Recorded data:
· · · · · · ·

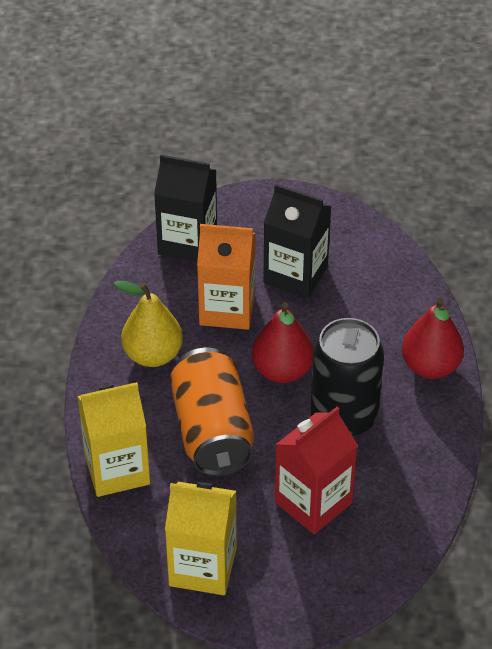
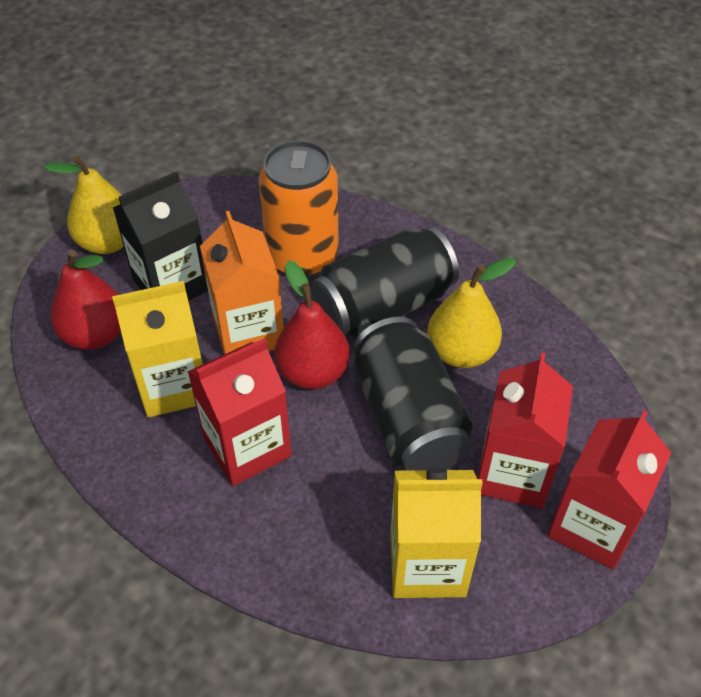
black can: 1 -> 2
black carton: 2 -> 1
red carton: 1 -> 3
yellow pear: 1 -> 2

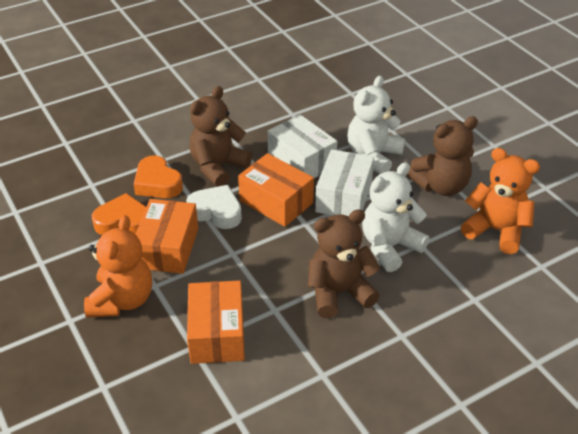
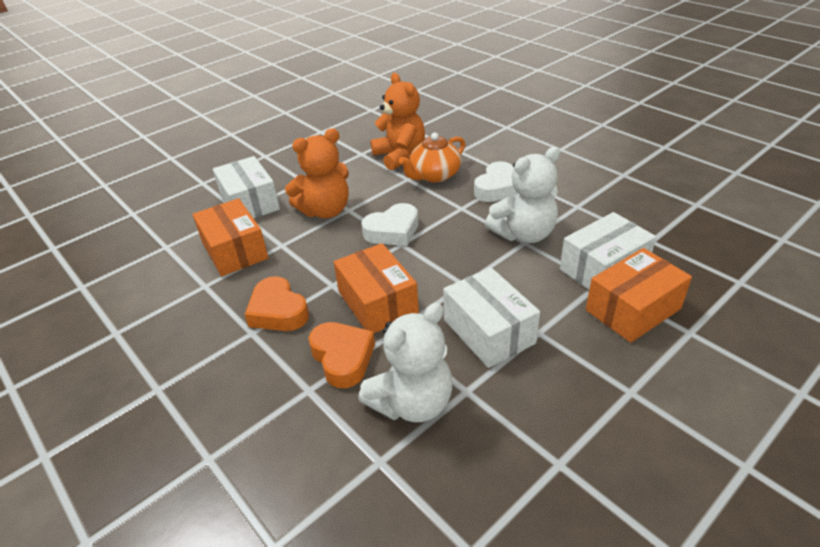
brown teddy bear: 3 -> 0
orange teapot: 0 -> 1
white box: 2 -> 3
white heart: 1 -> 2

· · · · · · ·

TASK INSTRUCTIONS :: What you return should match the records line for line, minus the pictures.

TASK RESULT ::
black can: 1 -> 2
black carton: 2 -> 1
red carton: 1 -> 3
yellow pear: 1 -> 2

brown teddy bear: 3 -> 0
orange teapot: 0 -> 1
white box: 2 -> 3
white heart: 1 -> 2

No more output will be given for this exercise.